** Given entries follows **

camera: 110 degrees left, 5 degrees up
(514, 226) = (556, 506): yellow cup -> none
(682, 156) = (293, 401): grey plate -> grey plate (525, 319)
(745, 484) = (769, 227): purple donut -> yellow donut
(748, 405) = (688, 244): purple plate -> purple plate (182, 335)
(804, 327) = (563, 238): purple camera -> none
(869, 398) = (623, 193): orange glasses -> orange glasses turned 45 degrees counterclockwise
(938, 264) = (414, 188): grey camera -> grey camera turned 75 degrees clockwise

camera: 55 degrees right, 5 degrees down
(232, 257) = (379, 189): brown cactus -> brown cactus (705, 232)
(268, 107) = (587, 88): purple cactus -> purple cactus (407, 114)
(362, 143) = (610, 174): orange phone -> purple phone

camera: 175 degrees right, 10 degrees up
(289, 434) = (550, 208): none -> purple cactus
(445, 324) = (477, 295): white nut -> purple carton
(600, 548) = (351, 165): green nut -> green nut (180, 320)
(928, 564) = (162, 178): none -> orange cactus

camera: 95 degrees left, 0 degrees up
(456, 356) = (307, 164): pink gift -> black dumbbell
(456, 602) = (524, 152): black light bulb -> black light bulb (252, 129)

** End of Given entries **

▶ [Task to carry out] Your answer should be a single number: the count of lines in these records that hold the string "orange".

▶ [Solved exercise] 3